┌─ Source data

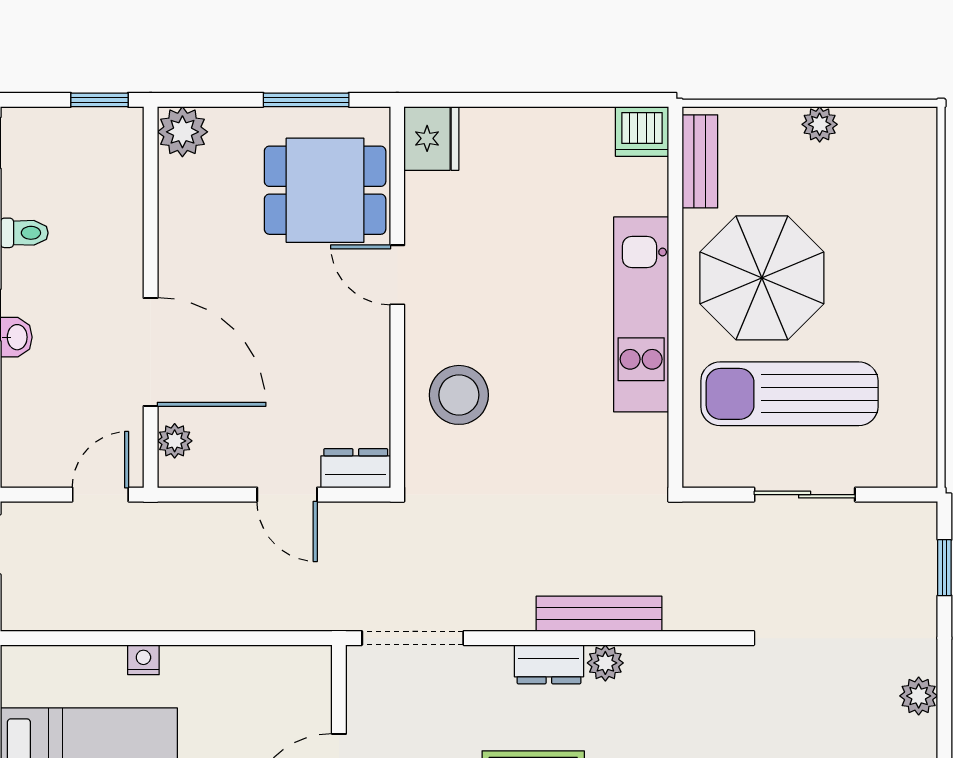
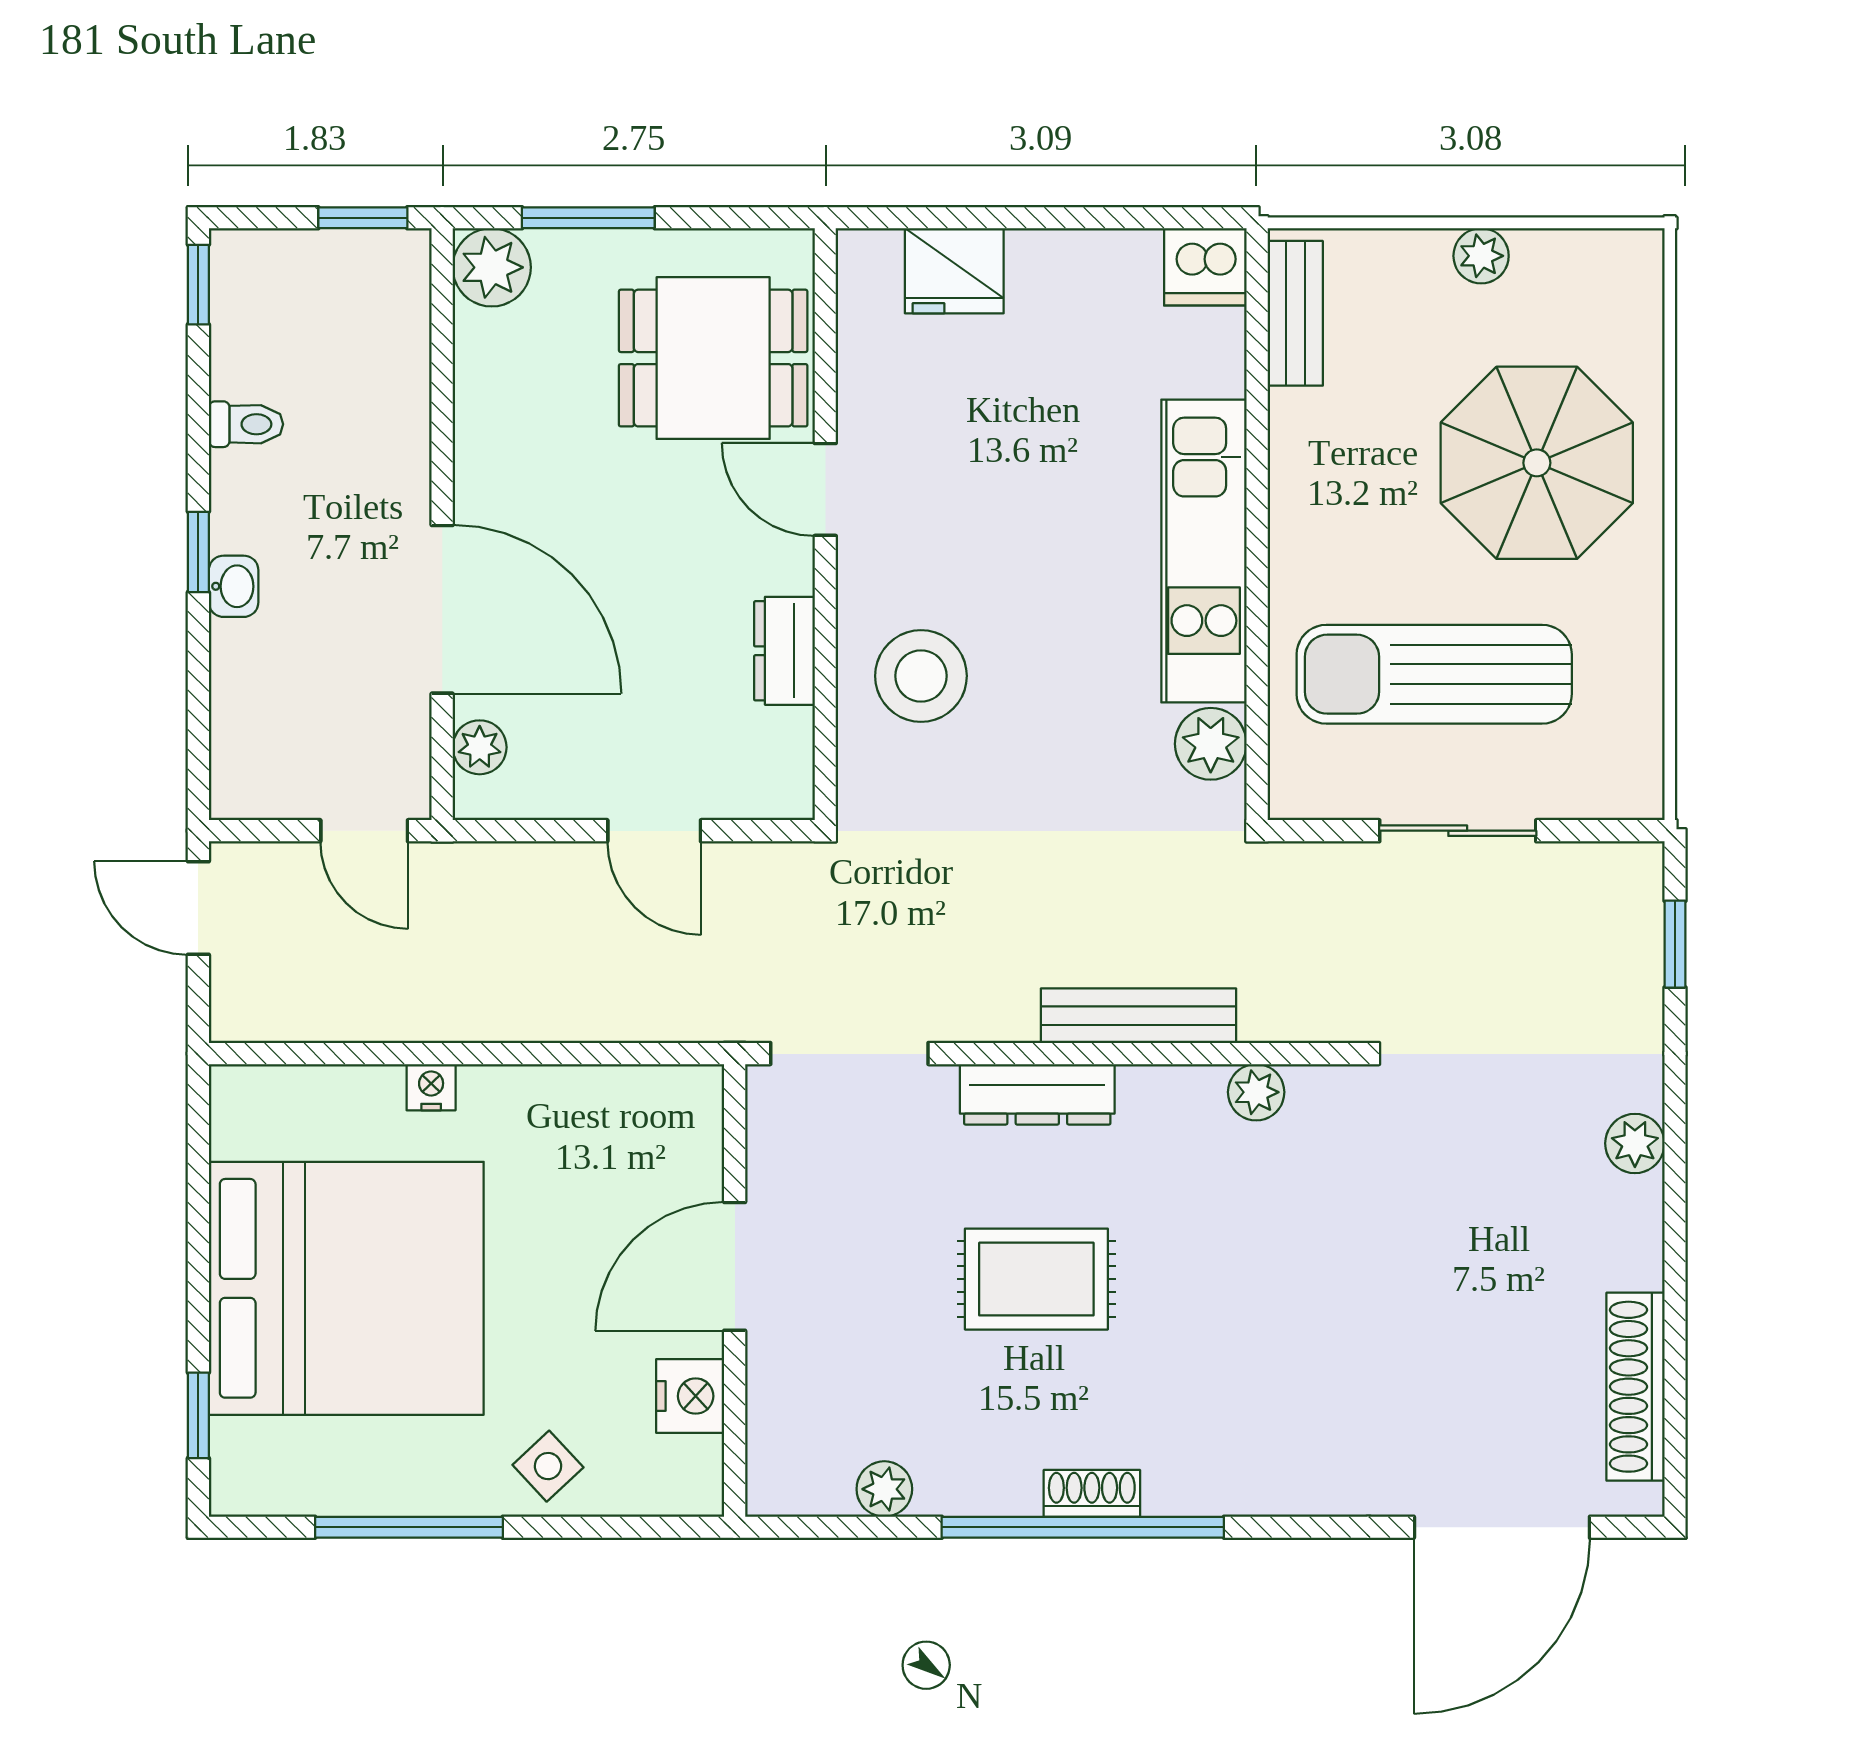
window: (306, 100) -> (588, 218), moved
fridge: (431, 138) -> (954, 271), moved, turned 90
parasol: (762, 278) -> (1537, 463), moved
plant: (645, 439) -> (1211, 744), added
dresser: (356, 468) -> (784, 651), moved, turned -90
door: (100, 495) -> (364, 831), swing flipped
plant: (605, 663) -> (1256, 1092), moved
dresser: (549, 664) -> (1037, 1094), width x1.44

└─

**Problem:** Filter the records for the word "moved" and show every line that has it.

**Answer area:**
window: (306, 100) -> (588, 218), moved
fridge: (431, 138) -> (954, 271), moved, turned 90
parasol: (762, 278) -> (1537, 463), moved
dresser: (356, 468) -> (784, 651), moved, turned -90
plant: (605, 663) -> (1256, 1092), moved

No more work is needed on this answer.